Content starts
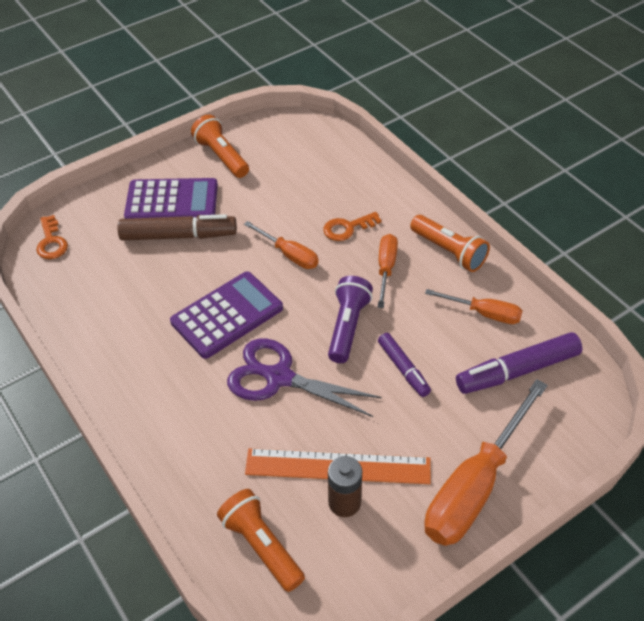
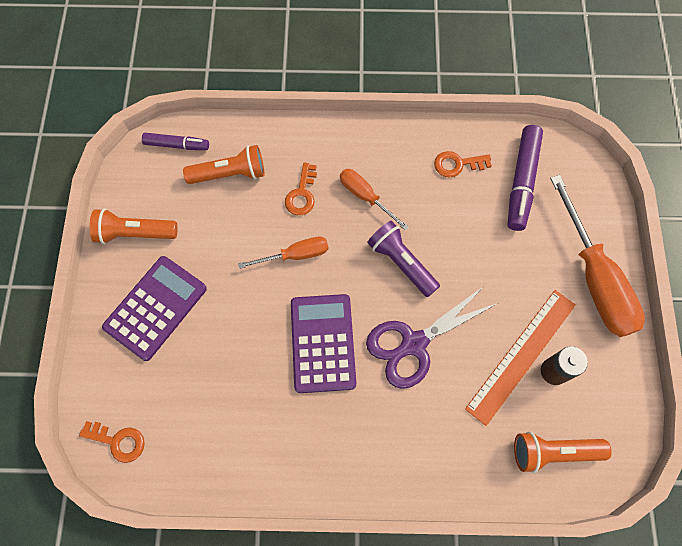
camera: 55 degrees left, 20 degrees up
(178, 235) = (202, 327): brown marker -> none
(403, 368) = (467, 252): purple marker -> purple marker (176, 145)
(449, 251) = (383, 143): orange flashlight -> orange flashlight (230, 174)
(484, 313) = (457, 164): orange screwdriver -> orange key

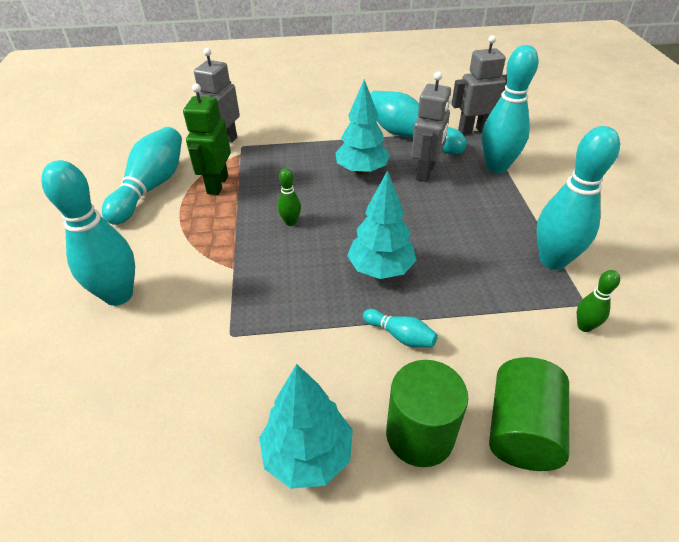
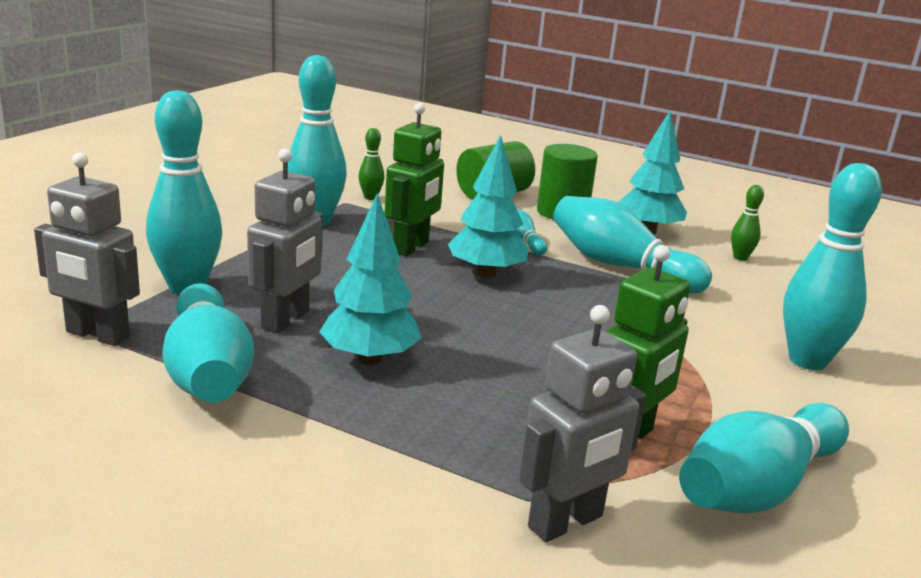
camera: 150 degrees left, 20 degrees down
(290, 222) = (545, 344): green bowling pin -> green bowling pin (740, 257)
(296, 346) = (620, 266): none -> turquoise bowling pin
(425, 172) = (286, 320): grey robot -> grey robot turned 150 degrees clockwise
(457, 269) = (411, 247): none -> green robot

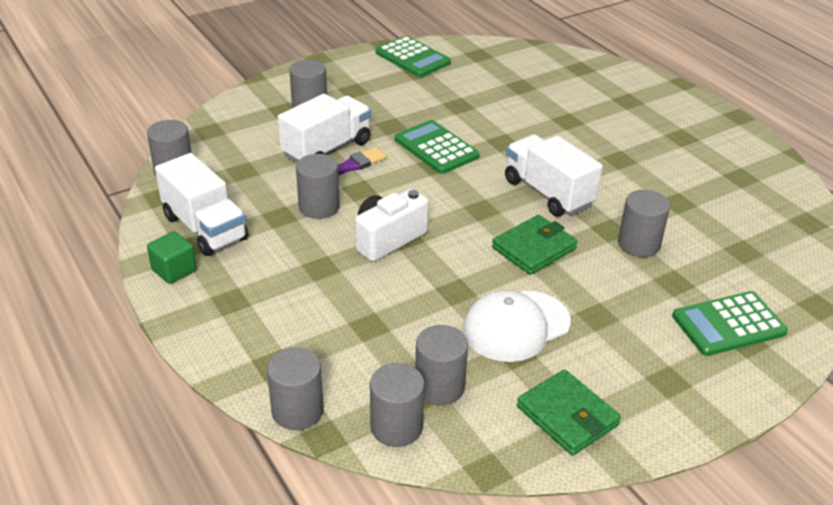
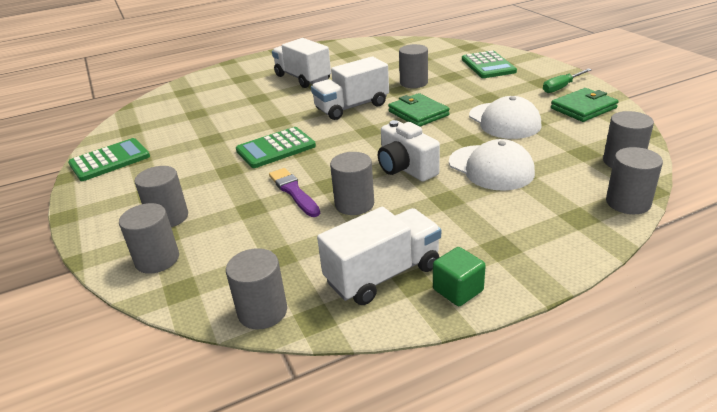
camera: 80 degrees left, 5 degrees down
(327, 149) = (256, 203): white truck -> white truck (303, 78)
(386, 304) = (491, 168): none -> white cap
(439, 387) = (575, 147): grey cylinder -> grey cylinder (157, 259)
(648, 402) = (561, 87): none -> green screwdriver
Content ends
> **TASK TO COMPLETE**
Report all lines of the material that contain the word "marker".

> **ANSWER SPACE**
(178, 235) = (202, 327): brown marker -> none
(403, 368) = (467, 252): purple marker -> purple marker (176, 145)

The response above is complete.